#### Problem description:
The reply should consist solely of the lines from the one with "D1: none -> diode US1M (A COM, K N009)" through the final line of the listing, copied exactly, with no pictures.

#### Supplied entries:
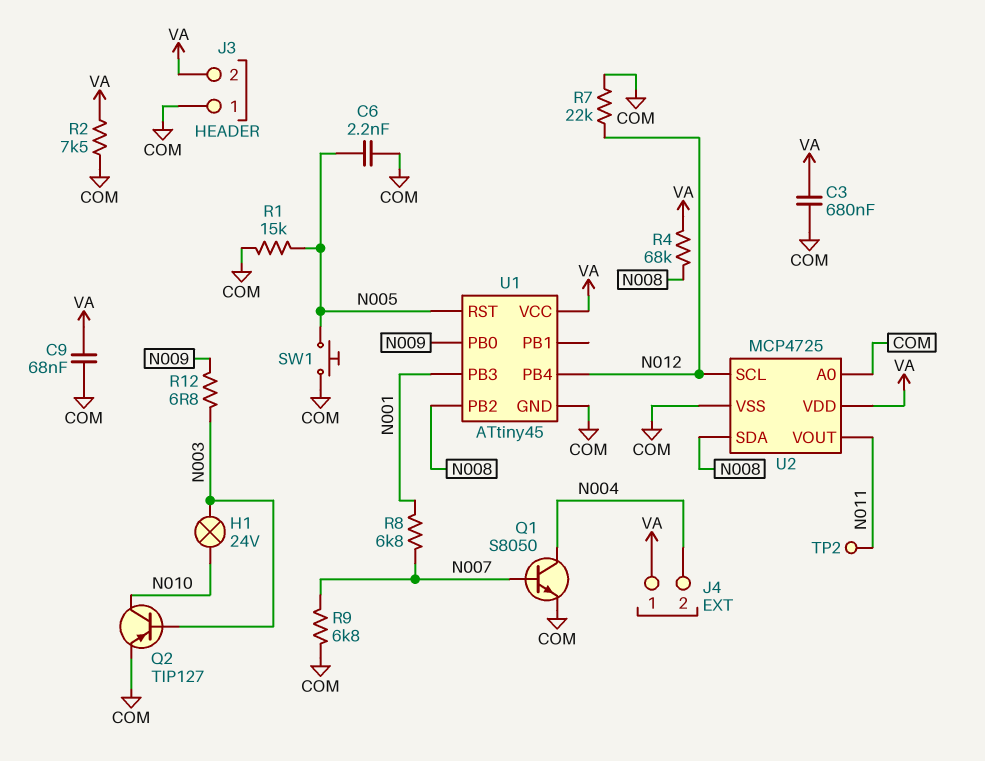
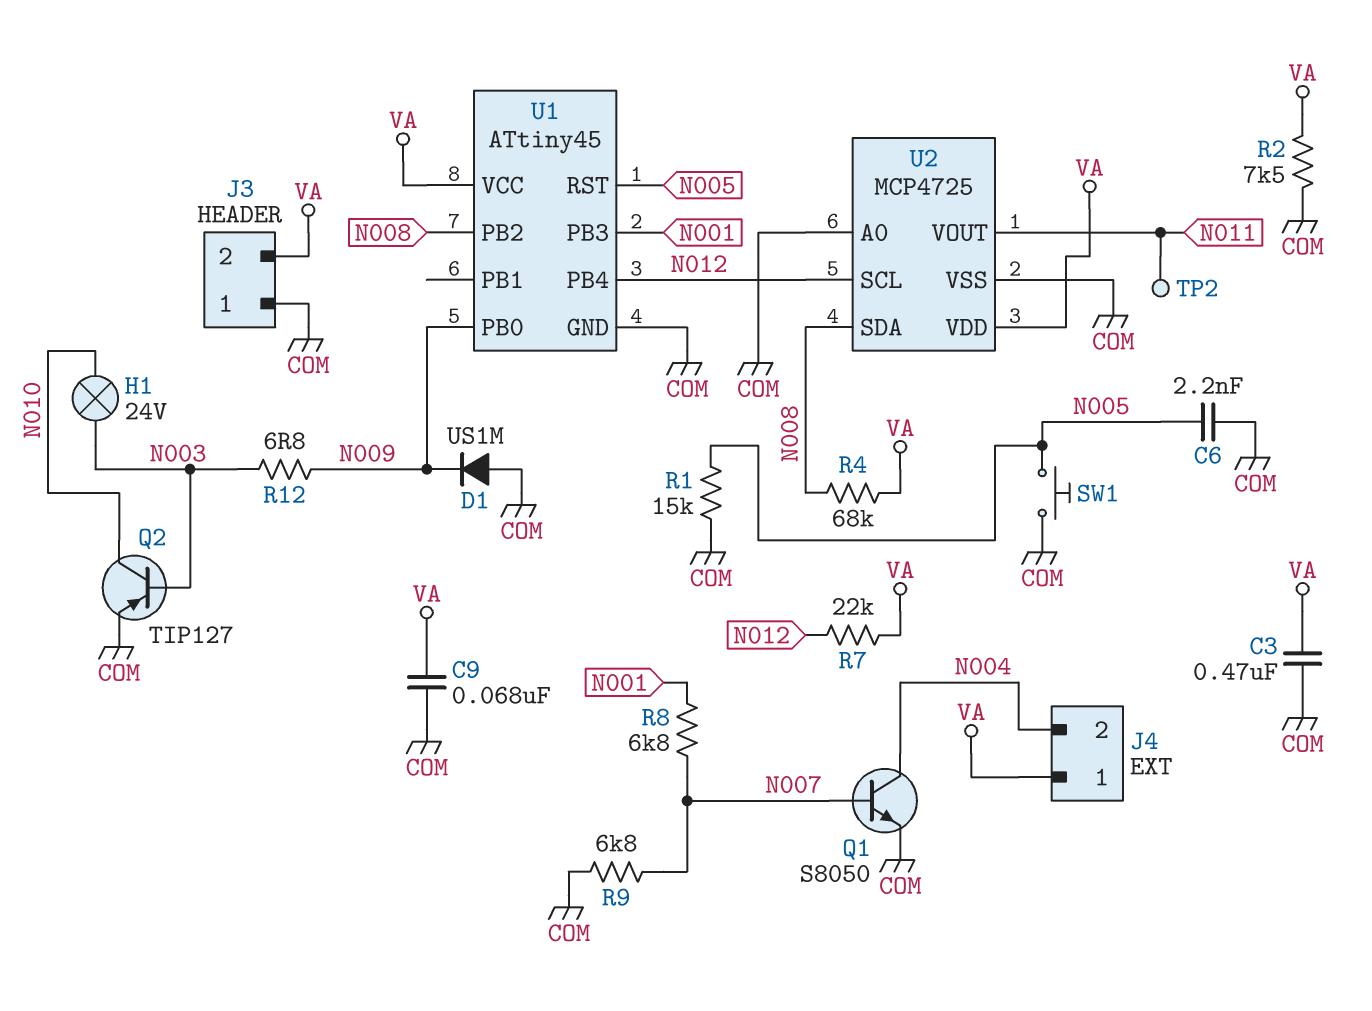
C3: 680nF (COM, VA) -> 470nF (COM, VA)
D1: none -> diode US1M (A COM, K N009)
R7: 22k (COM, N012) -> 22k (N012, VA)

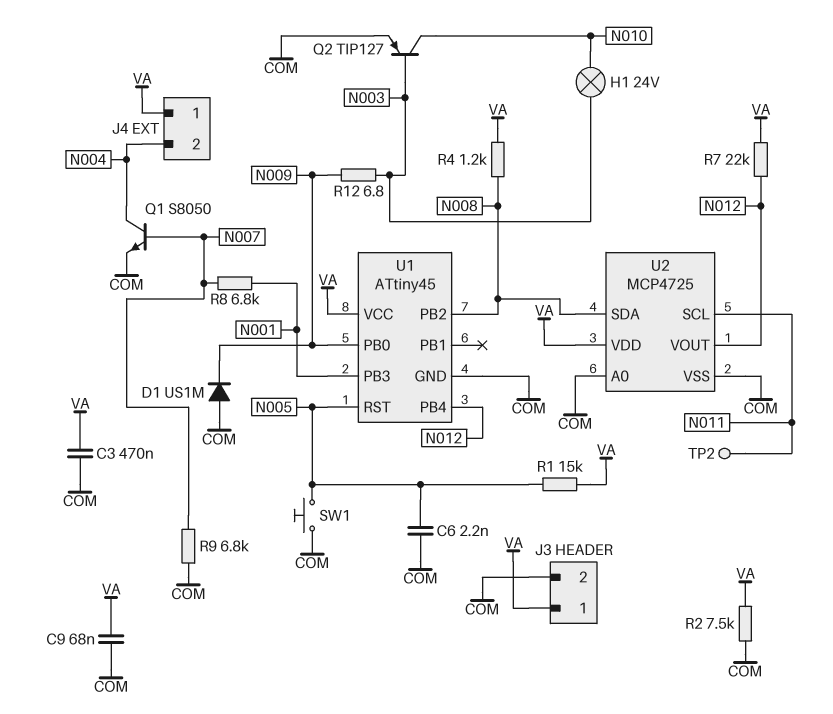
J3 pin 1: COM -> VA
J3 pin 2: VA -> COM
R1: 15k (COM, N005) -> 15k (N005, VA)
R4: 68k (N008, VA) -> 1.2k (N008, VA)
U2 pin SCL: N012 -> N011
U2 pin VOUT: N011 -> N012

#### Task result:
D1: none -> diode US1M (A COM, K N009)
R7: 22k (COM, N012) -> 22k (N012, VA)

J3 pin 1: COM -> VA
J3 pin 2: VA -> COM
R1: 15k (COM, N005) -> 15k (N005, VA)
R4: 68k (N008, VA) -> 1.2k (N008, VA)
U2 pin SCL: N012 -> N011
U2 pin VOUT: N011 -> N012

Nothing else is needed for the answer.